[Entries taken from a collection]
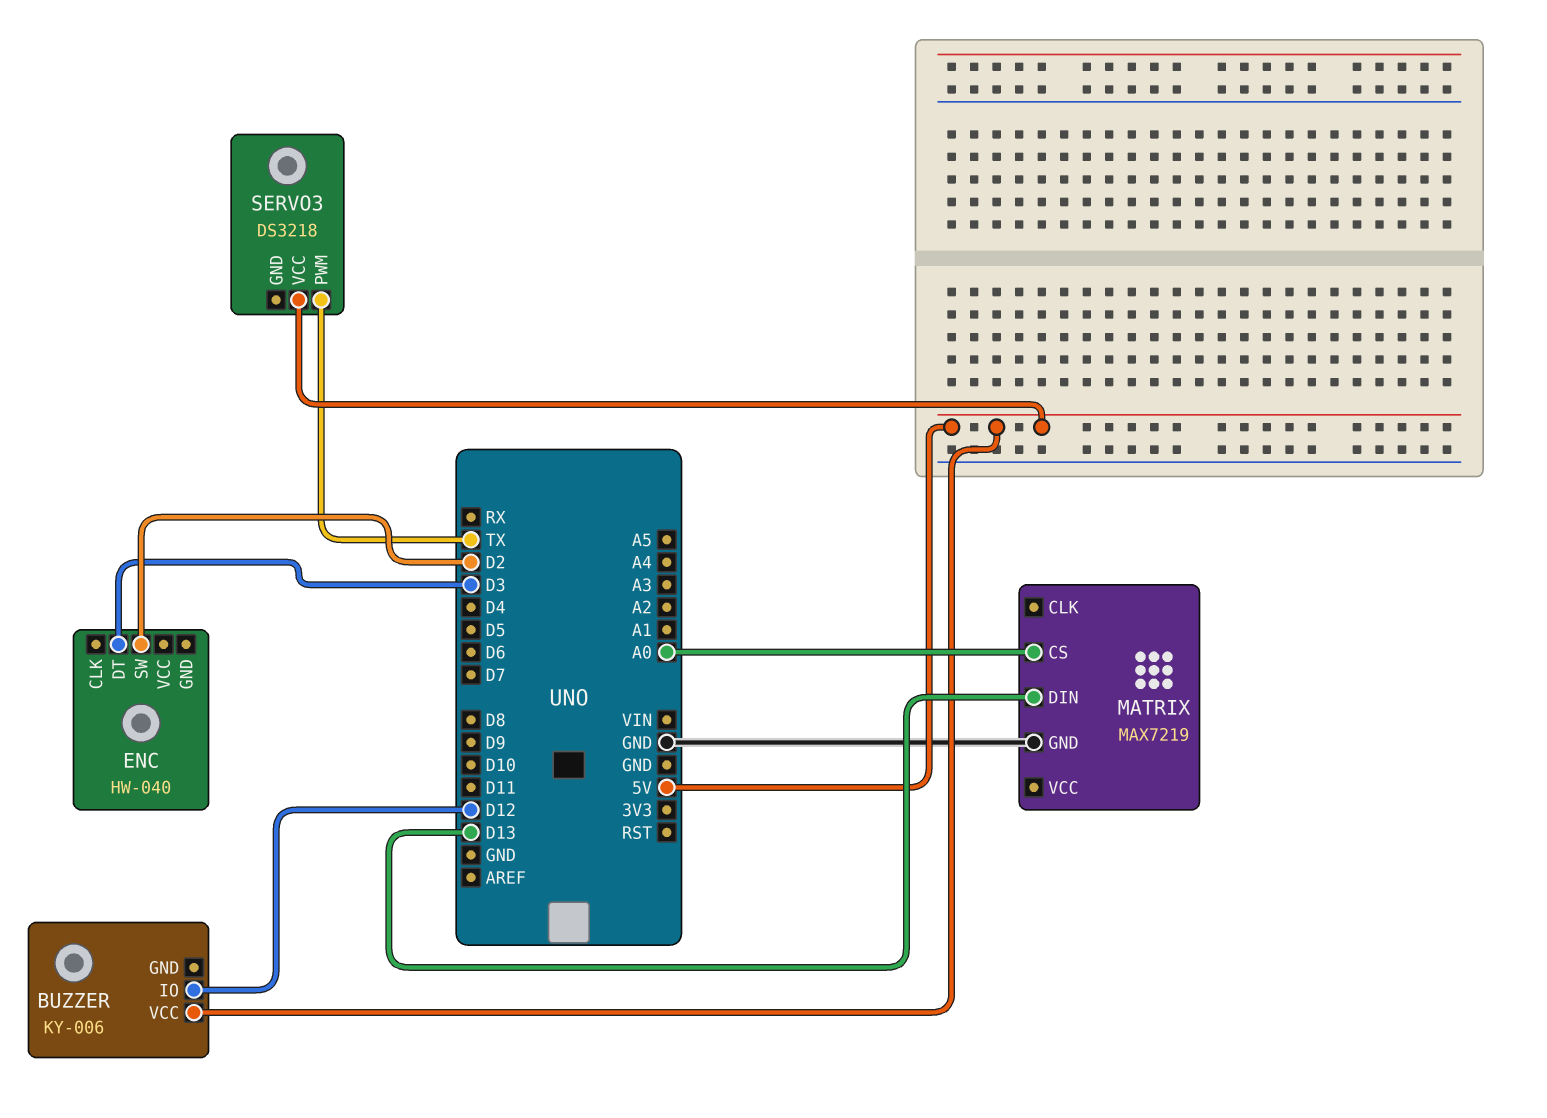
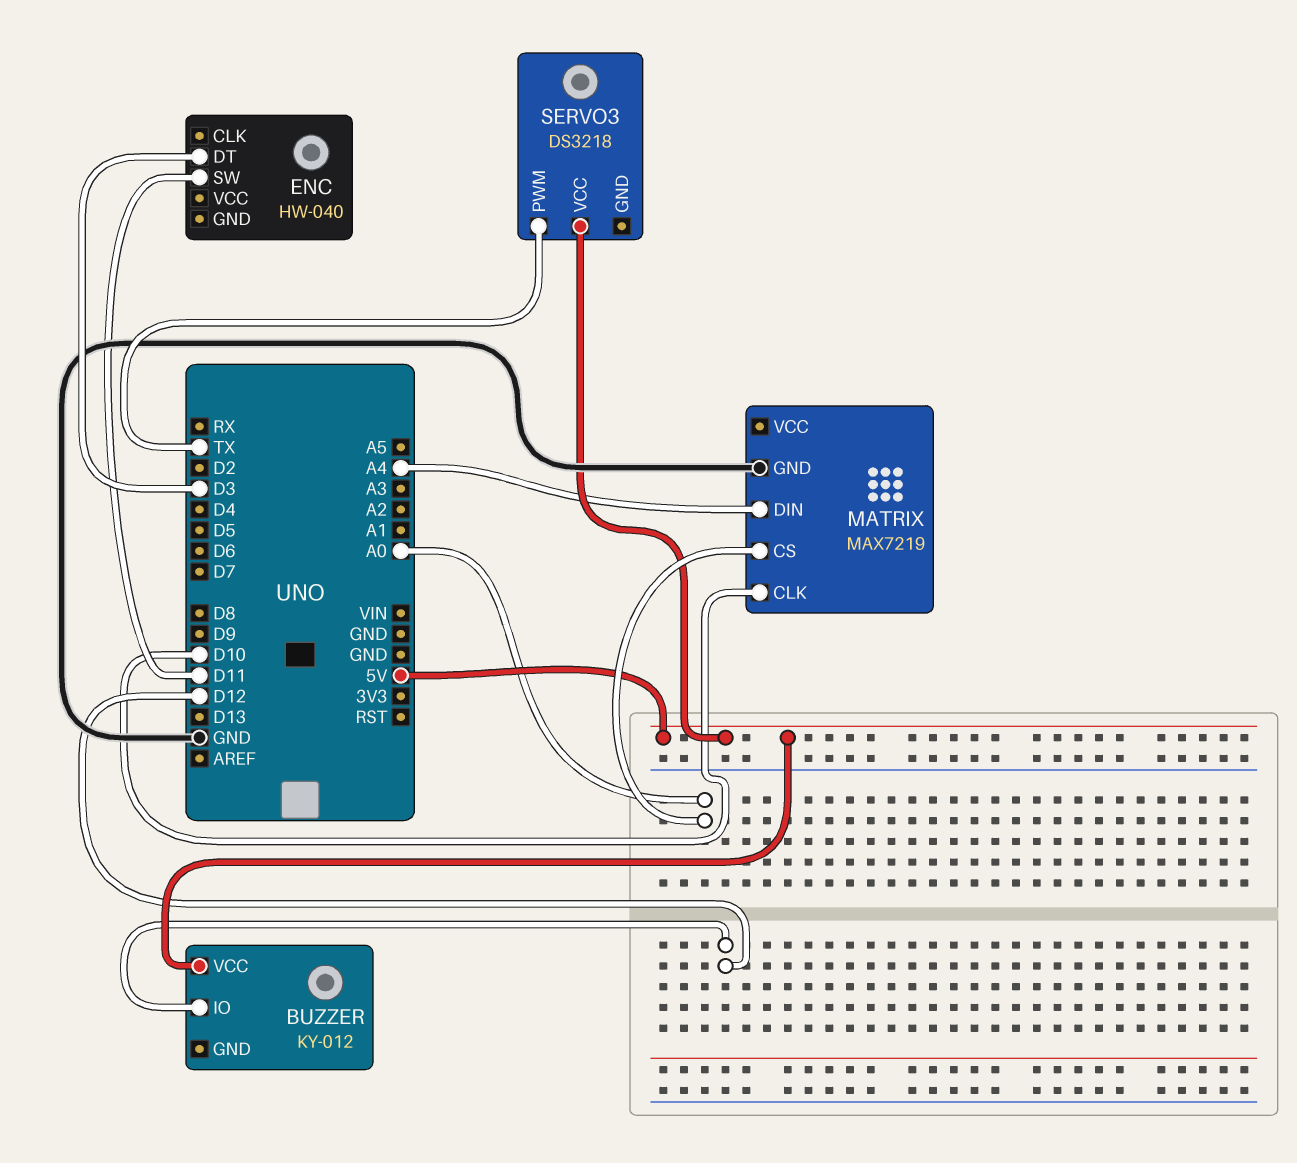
BUZZER: KY-006 -> KY-012
ENC pin SW: D2 -> D11
MATRIX pin CLK: none -> D10
MATRIX pin DIN: D13 -> A4

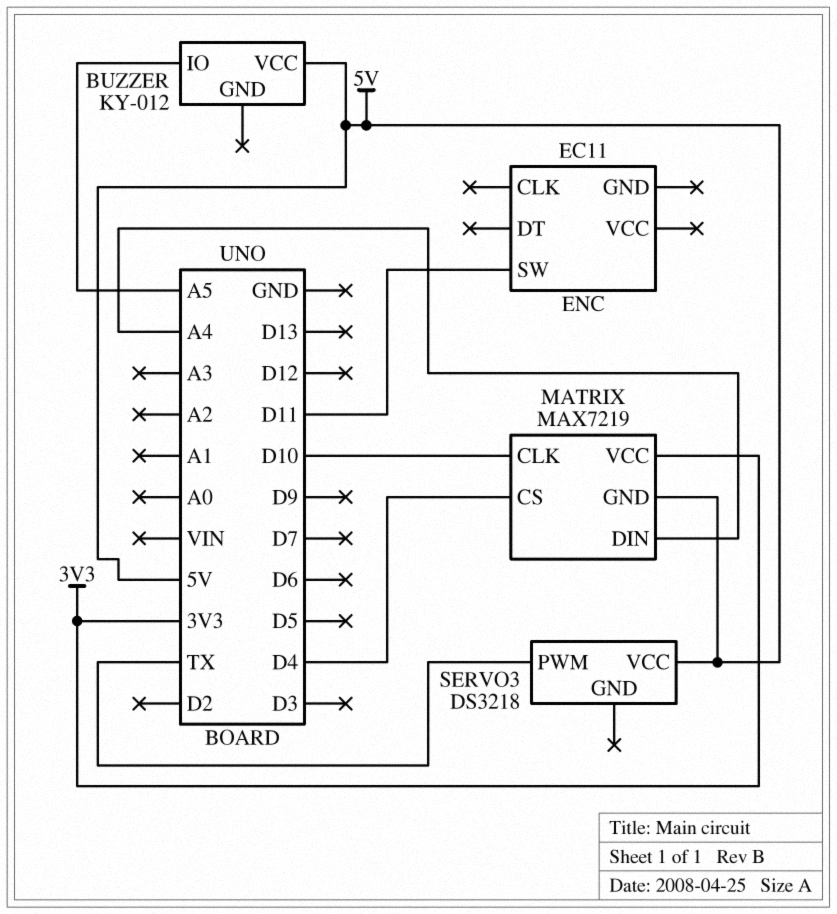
BUZZER pin IO: D12 -> A5
ENC: HW-040 -> EC11
ENC pin DT: D3 -> none
MATRIX pin CS: A0 -> D4
MATRIX pin GND: GND -> 5V
MATRIX pin VCC: none -> 3V3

PROMPT> Leave the pictures behind and transcribe every record above exactly.

TASK SOLUTION>
BUZZER: KY-006 -> KY-012
ENC pin SW: D2 -> D11
MATRIX pin CLK: none -> D10
MATRIX pin DIN: D13 -> A4

BUZZER pin IO: D12 -> A5
ENC: HW-040 -> EC11
ENC pin DT: D3 -> none
MATRIX pin CS: A0 -> D4
MATRIX pin GND: GND -> 5V
MATRIX pin VCC: none -> 3V3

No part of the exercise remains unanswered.